* [YOUR INSTRUCTIONS]
Nothing but an exact copy of the data should be output.

* [INPUT MATERIAL]
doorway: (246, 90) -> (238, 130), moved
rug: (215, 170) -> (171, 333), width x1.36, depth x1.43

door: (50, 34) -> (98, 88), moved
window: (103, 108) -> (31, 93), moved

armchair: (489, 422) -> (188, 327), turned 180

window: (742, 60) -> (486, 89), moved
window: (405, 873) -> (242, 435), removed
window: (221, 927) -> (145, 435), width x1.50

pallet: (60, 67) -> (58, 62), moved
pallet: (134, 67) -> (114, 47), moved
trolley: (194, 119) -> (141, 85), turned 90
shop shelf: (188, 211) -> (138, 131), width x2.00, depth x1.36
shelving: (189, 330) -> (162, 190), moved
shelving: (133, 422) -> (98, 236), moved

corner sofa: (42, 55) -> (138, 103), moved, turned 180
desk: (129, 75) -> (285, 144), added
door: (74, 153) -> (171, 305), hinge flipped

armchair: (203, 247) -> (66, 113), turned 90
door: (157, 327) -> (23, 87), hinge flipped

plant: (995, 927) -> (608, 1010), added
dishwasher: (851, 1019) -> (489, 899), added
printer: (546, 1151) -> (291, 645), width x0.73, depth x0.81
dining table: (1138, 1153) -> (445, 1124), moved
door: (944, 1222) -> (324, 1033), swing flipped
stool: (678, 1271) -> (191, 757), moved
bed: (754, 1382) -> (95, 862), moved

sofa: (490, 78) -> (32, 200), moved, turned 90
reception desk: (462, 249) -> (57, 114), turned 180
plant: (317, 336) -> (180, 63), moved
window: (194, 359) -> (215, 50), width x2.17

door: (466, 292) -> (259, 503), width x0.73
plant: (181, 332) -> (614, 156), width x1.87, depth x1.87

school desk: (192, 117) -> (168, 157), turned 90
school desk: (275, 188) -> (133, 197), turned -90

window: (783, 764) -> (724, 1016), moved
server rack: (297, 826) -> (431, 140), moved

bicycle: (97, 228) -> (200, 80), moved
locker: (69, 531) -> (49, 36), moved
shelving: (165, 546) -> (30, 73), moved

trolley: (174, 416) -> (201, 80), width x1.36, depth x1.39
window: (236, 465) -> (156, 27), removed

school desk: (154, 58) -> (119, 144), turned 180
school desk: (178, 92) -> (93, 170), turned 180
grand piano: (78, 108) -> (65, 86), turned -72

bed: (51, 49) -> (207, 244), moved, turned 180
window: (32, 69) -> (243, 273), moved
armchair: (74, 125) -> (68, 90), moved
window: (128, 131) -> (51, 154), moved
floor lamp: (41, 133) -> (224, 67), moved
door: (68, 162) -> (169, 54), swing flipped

* [RESPONSE]
doorway: (246, 90) -> (238, 130), moved
rug: (215, 170) -> (171, 333), width x1.36, depth x1.43

door: (50, 34) -> (98, 88), moved
window: (103, 108) -> (31, 93), moved

armchair: (489, 422) -> (188, 327), turned 180

window: (742, 60) -> (486, 89), moved
window: (405, 873) -> (242, 435), removed
window: (221, 927) -> (145, 435), width x1.50

pallet: (60, 67) -> (58, 62), moved
pallet: (134, 67) -> (114, 47), moved
trolley: (194, 119) -> (141, 85), turned 90
shop shelf: (188, 211) -> (138, 131), width x2.00, depth x1.36
shelving: (189, 330) -> (162, 190), moved
shelving: (133, 422) -> (98, 236), moved

corner sofa: (42, 55) -> (138, 103), moved, turned 180
desk: (129, 75) -> (285, 144), added
door: (74, 153) -> (171, 305), hinge flipped

armchair: (203, 247) -> (66, 113), turned 90
door: (157, 327) -> (23, 87), hinge flipped

plant: (995, 927) -> (608, 1010), added
dishwasher: (851, 1019) -> (489, 899), added
printer: (546, 1151) -> (291, 645), width x0.73, depth x0.81
dining table: (1138, 1153) -> (445, 1124), moved
door: (944, 1222) -> (324, 1033), swing flipped
stool: (678, 1271) -> (191, 757), moved
bed: (754, 1382) -> (95, 862), moved

sofa: (490, 78) -> (32, 200), moved, turned 90
reception desk: (462, 249) -> (57, 114), turned 180
plant: (317, 336) -> (180, 63), moved
window: (194, 359) -> (215, 50), width x2.17

door: (466, 292) -> (259, 503), width x0.73
plant: (181, 332) -> (614, 156), width x1.87, depth x1.87

school desk: (192, 117) -> (168, 157), turned 90
school desk: (275, 188) -> (133, 197), turned -90

window: (783, 764) -> (724, 1016), moved
server rack: (297, 826) -> (431, 140), moved

bicycle: (97, 228) -> (200, 80), moved
locker: (69, 531) -> (49, 36), moved
shelving: (165, 546) -> (30, 73), moved

trolley: (174, 416) -> (201, 80), width x1.36, depth x1.39
window: (236, 465) -> (156, 27), removed

school desk: (154, 58) -> (119, 144), turned 180
school desk: (178, 92) -> (93, 170), turned 180
grand piano: (78, 108) -> (65, 86), turned -72

bed: (51, 49) -> (207, 244), moved, turned 180
window: (32, 69) -> (243, 273), moved
armchair: (74, 125) -> (68, 90), moved
window: (128, 131) -> (51, 154), moved
floor lamp: (41, 133) -> (224, 67), moved
door: (68, 162) -> (169, 54), swing flipped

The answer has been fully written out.